*DATASET EXTRACT*:
***

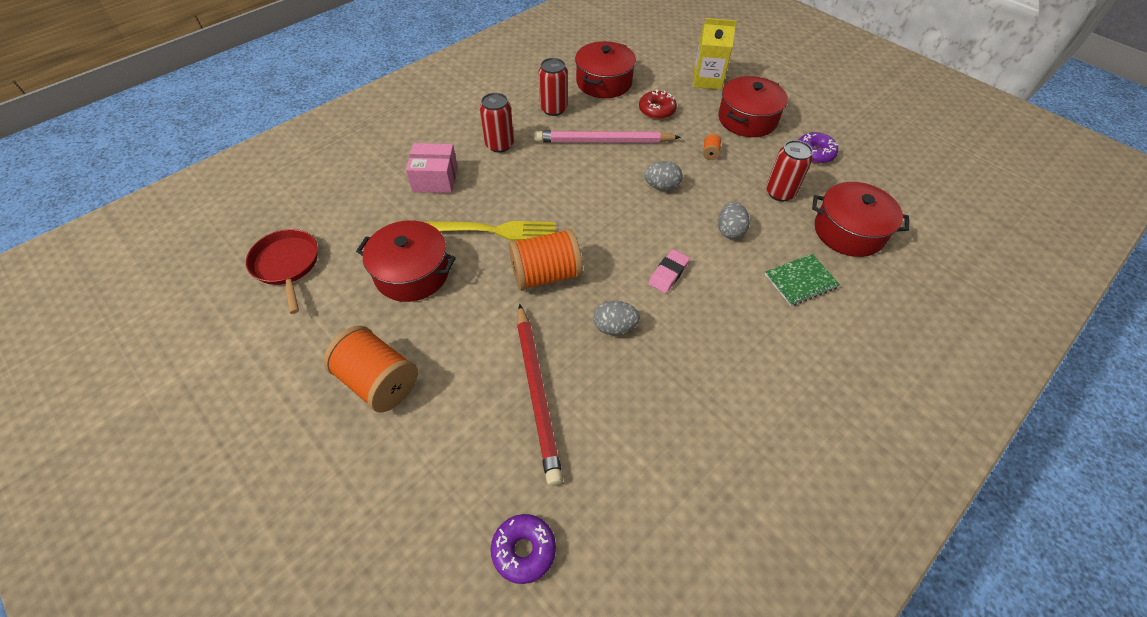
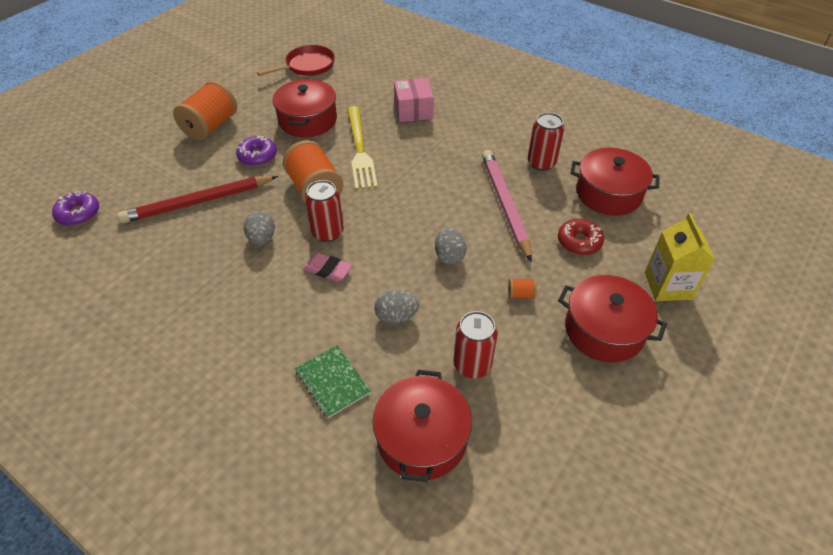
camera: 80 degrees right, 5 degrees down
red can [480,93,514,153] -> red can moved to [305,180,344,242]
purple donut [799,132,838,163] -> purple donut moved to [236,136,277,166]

***

*TRY IT*: A verbatim copy of the data, pictures removed, is the expected result.

*TASK RESPONSE*:
camera: 80 degrees right, 5 degrees down
red can [480,93,514,153] -> red can moved to [305,180,344,242]
purple donut [799,132,838,163] -> purple donut moved to [236,136,277,166]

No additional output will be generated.